* [PROBLEM DETAILS]
Every record is to be printed exactly as written, and any picture in it is skipped.
==== RECORDS SHOWN ====
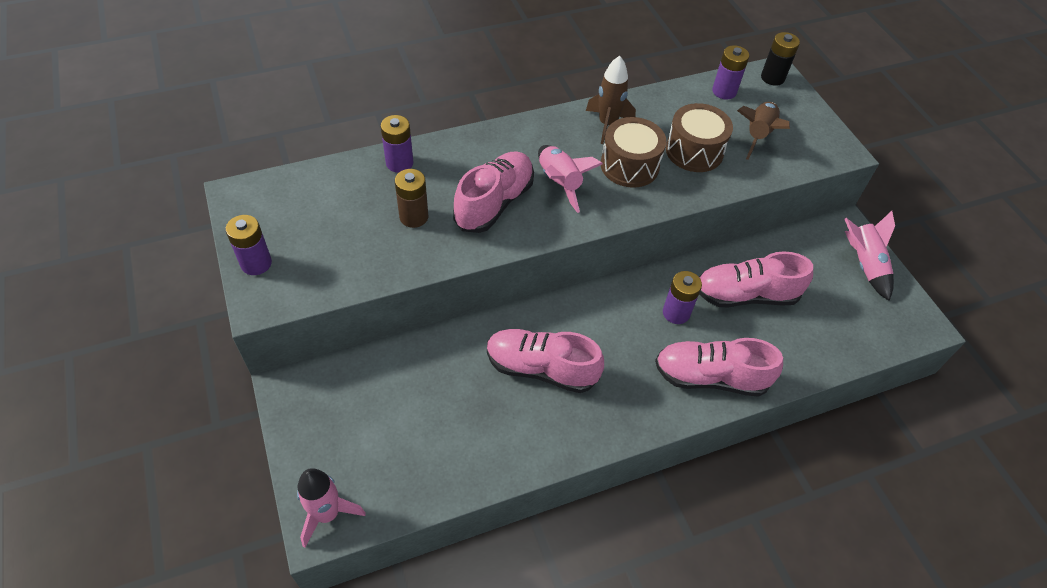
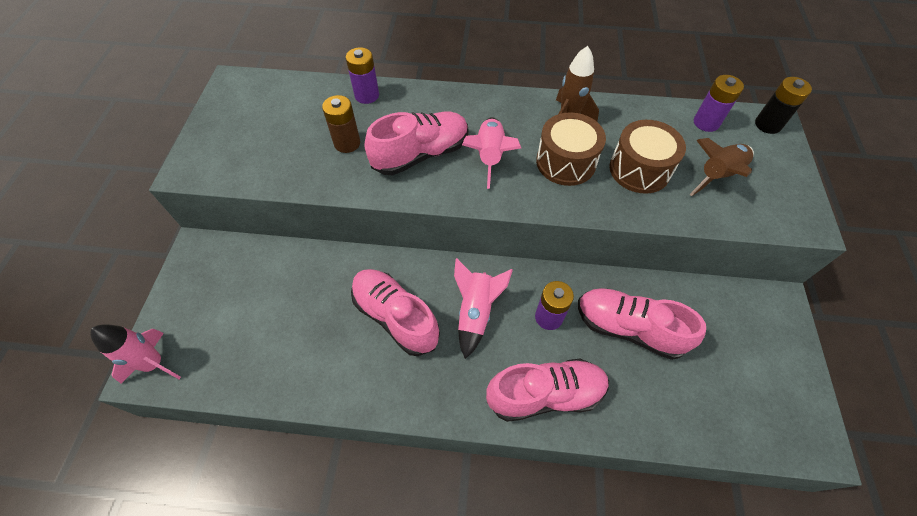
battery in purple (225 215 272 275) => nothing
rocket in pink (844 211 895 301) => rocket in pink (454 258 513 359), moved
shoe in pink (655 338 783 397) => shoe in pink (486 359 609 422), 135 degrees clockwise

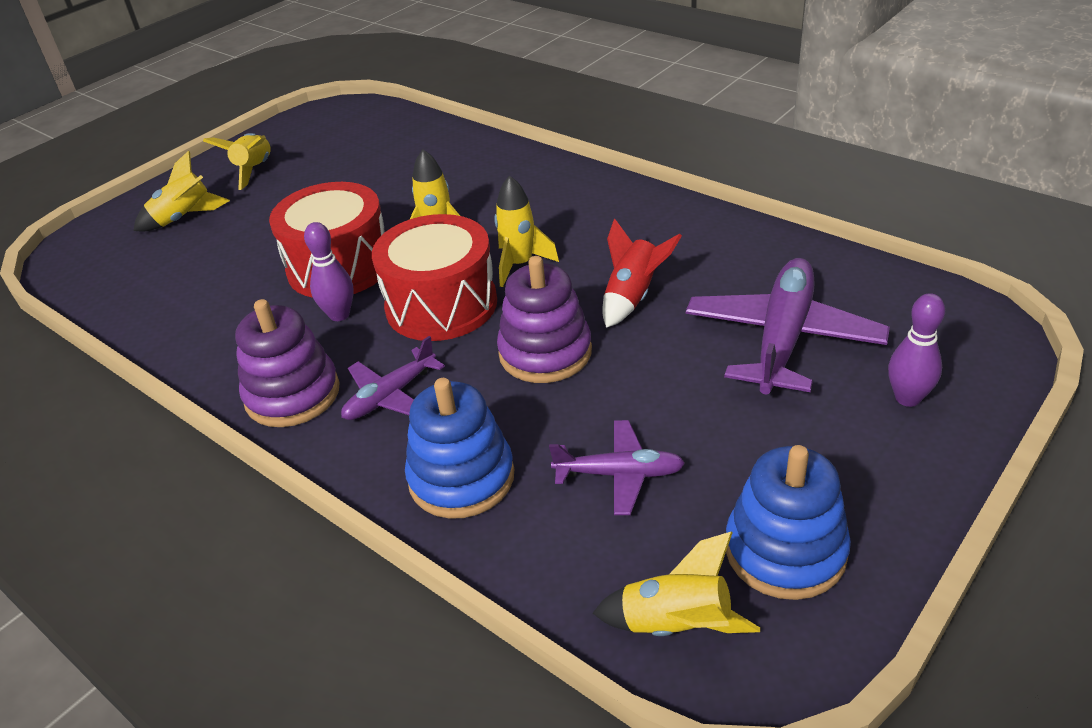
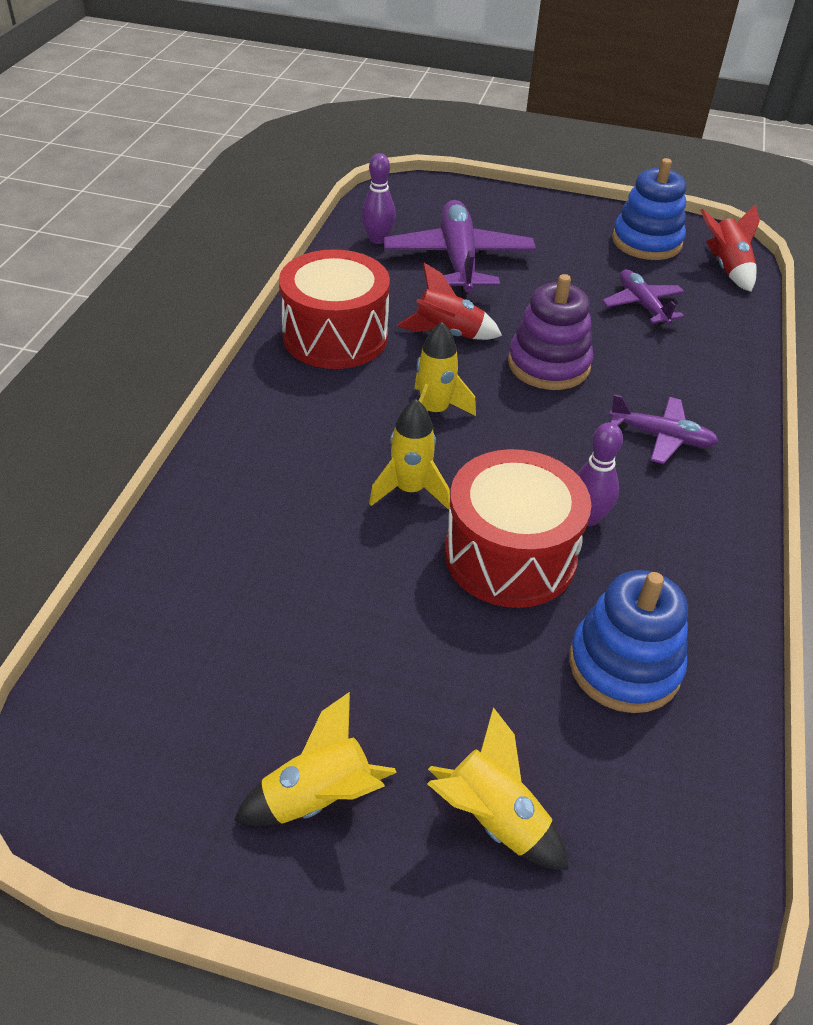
stacking toy in purple (235 299 340 427) => nothing
drum in red (372 214 497 341) => drum in red (279 249 390 369), moved
stacking toy in blue (405 378 514 519) => stacking toy in blue (569 570 688 713), moved
bowling pin in purple (888 293 945 407) => bowling pin in purple (361 153 396 244), moved
rocket in yellow (593 532 760 636) => rocket in red (700 204 760 292)
plane in purple (686 258 890 394) => plane in purple (384 200 536 294), 90 degrees clockwise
====
* [ANSWER TO THIS TASK]
battery in purple (225 215 272 275) => nothing
rocket in pink (844 211 895 301) => rocket in pink (454 258 513 359), moved
shoe in pink (655 338 783 397) => shoe in pink (486 359 609 422), 135 degrees clockwise

stacking toy in purple (235 299 340 427) => nothing
drum in red (372 214 497 341) => drum in red (279 249 390 369), moved
stacking toy in blue (405 378 514 519) => stacking toy in blue (569 570 688 713), moved
bowling pin in purple (888 293 945 407) => bowling pin in purple (361 153 396 244), moved
rocket in yellow (593 532 760 636) => rocket in red (700 204 760 292)
plane in purple (686 258 890 394) => plane in purple (384 200 536 294), 90 degrees clockwise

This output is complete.